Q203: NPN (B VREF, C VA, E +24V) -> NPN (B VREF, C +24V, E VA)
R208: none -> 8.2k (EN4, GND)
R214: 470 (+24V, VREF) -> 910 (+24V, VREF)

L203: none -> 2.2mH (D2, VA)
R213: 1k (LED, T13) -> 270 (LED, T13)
**********
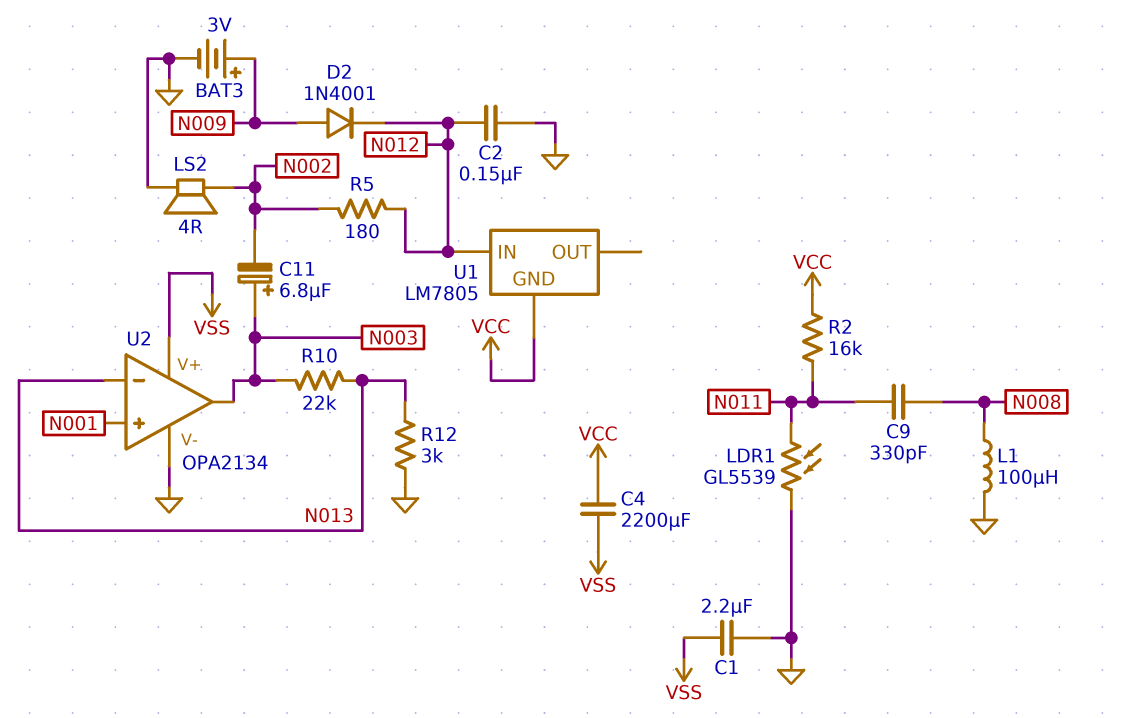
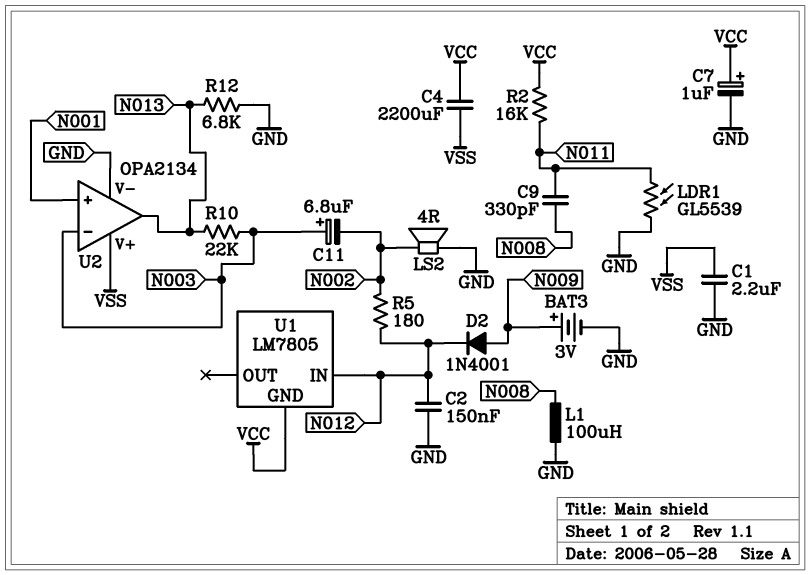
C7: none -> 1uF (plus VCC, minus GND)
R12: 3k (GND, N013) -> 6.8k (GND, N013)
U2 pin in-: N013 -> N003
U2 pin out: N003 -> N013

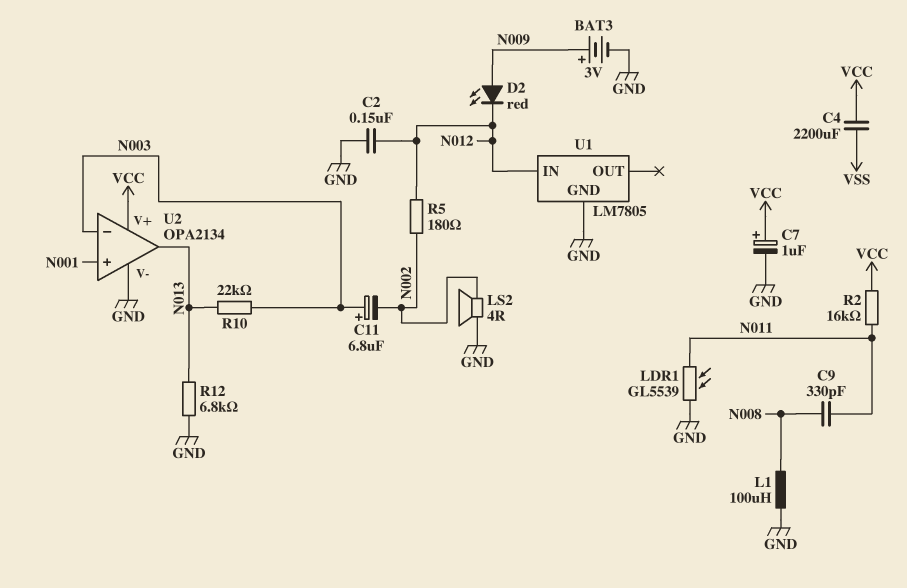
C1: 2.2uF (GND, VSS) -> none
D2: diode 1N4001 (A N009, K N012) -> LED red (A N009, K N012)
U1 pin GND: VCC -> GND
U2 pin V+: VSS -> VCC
**********
* Task statement *
Output the lines above exactly, but only those between the line holding "Q203: NPN (B" and the line holding "R213: 1k (LED, T13) -> 270 (LED, T13)", inclusive.

* Result of the exercise *
Q203: NPN (B VREF, C VA, E +24V) -> NPN (B VREF, C +24V, E VA)
R208: none -> 8.2k (EN4, GND)
R214: 470 (+24V, VREF) -> 910 (+24V, VREF)

L203: none -> 2.2mH (D2, VA)
R213: 1k (LED, T13) -> 270 (LED, T13)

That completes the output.